* What is expected
Leave out the pictures and retype everything else in the records below exactly.

* Data supplied

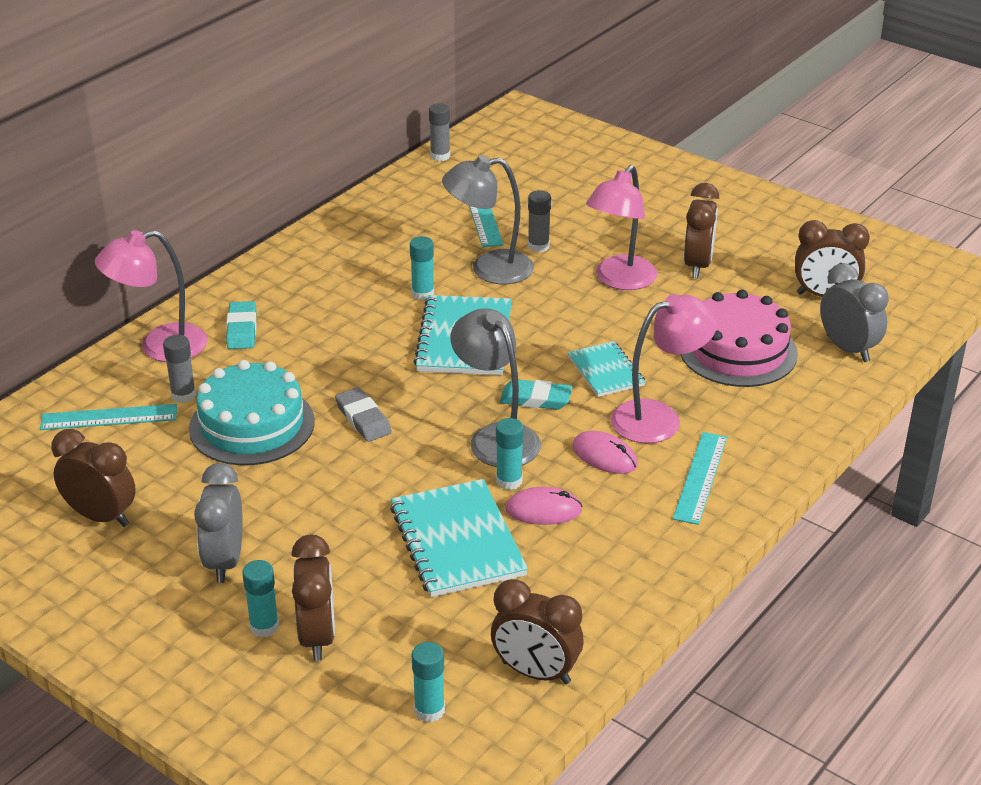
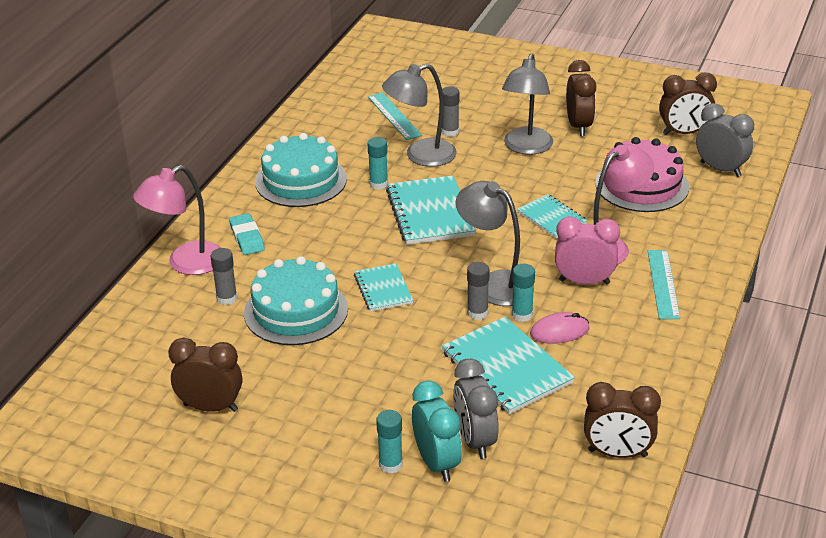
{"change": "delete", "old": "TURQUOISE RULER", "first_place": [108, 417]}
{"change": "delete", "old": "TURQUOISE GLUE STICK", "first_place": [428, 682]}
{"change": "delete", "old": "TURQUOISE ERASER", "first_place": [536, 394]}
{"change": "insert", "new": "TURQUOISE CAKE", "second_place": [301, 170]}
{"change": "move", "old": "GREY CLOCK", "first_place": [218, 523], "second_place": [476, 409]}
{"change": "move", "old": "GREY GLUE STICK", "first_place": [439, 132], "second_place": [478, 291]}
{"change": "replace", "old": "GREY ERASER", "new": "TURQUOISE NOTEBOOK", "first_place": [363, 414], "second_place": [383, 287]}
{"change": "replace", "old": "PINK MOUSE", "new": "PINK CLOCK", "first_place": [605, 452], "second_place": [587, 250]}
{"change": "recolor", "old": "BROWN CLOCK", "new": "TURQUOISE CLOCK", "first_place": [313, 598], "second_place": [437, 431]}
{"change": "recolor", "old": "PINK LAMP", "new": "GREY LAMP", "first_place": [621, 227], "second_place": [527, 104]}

* Response to the exercise
{"change": "delete", "old": "TURQUOISE RULER", "first_place": [108, 417]}
{"change": "delete", "old": "TURQUOISE GLUE STICK", "first_place": [428, 682]}
{"change": "delete", "old": "TURQUOISE ERASER", "first_place": [536, 394]}
{"change": "insert", "new": "TURQUOISE CAKE", "second_place": [301, 170]}
{"change": "move", "old": "GREY CLOCK", "first_place": [218, 523], "second_place": [476, 409]}
{"change": "move", "old": "GREY GLUE STICK", "first_place": [439, 132], "second_place": [478, 291]}
{"change": "replace", "old": "GREY ERASER", "new": "TURQUOISE NOTEBOOK", "first_place": [363, 414], "second_place": [383, 287]}
{"change": "replace", "old": "PINK MOUSE", "new": "PINK CLOCK", "first_place": [605, 452], "second_place": [587, 250]}
{"change": "recolor", "old": "BROWN CLOCK", "new": "TURQUOISE CLOCK", "first_place": [313, 598], "second_place": [437, 431]}
{"change": "recolor", "old": "PINK LAMP", "new": "GREY LAMP", "first_place": [621, 227], "second_place": [527, 104]}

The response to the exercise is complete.